- WHAT YOU WILL DO
Reproduce the entries below exactly, but only from the line containing "purple carrot: 3 -> 4" to the line containing "white cylinder: 3 -> 2", inclusive.

*** Opening MATERIAL TO PROCESS ***

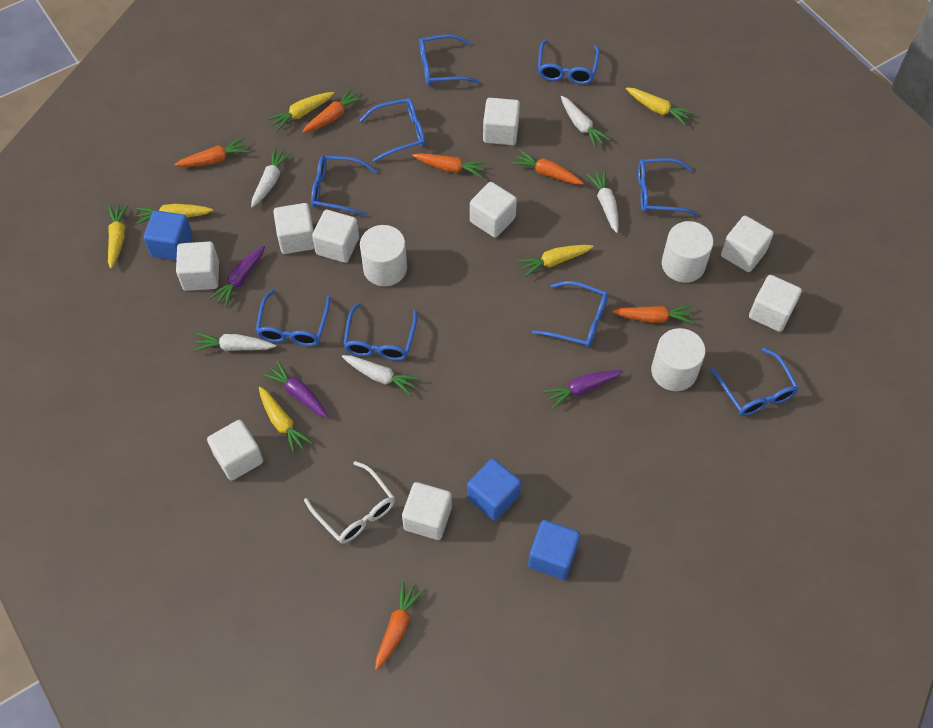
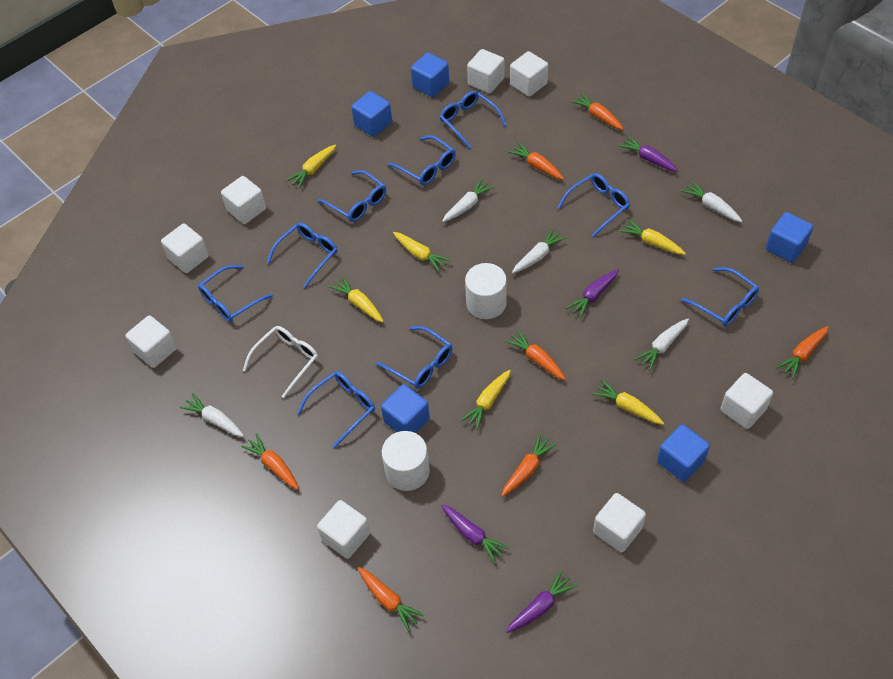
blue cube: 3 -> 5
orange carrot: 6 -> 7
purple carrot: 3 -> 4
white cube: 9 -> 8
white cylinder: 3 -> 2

*** Closing MATERIAL TO PROCESS ***
*** Opening MATERIAL TO PROCESS ***

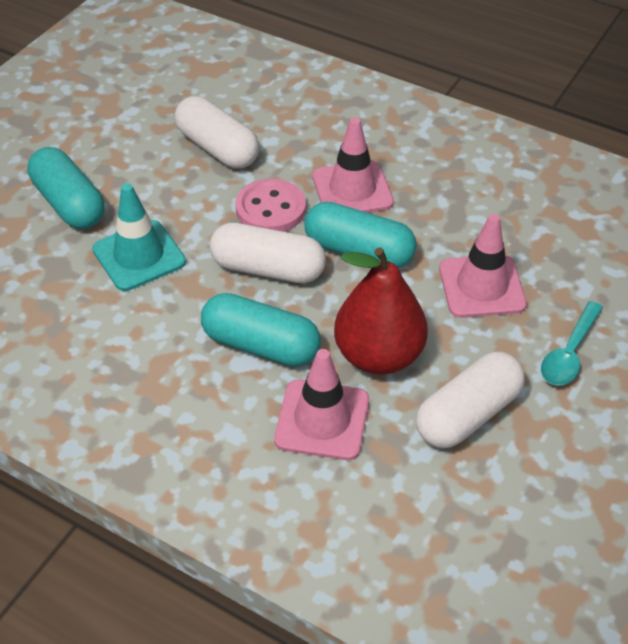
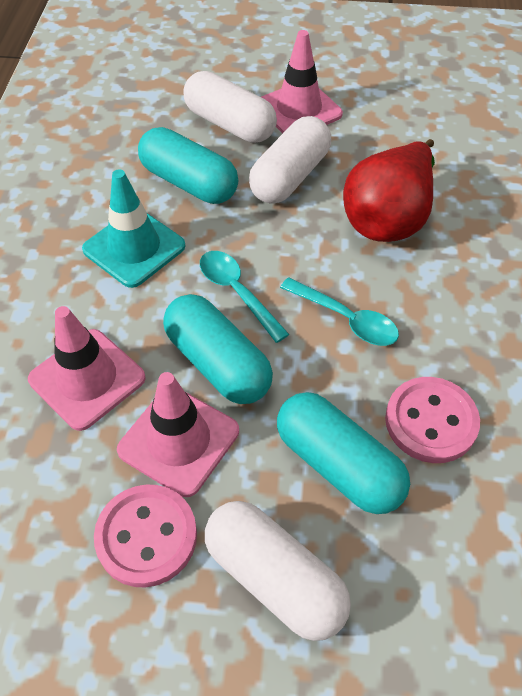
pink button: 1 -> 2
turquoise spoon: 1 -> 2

*** Closing MATERIAL TO PROCESS ***

- ANSWER TO THE EXERCISE
purple carrot: 3 -> 4
white cube: 9 -> 8
white cylinder: 3 -> 2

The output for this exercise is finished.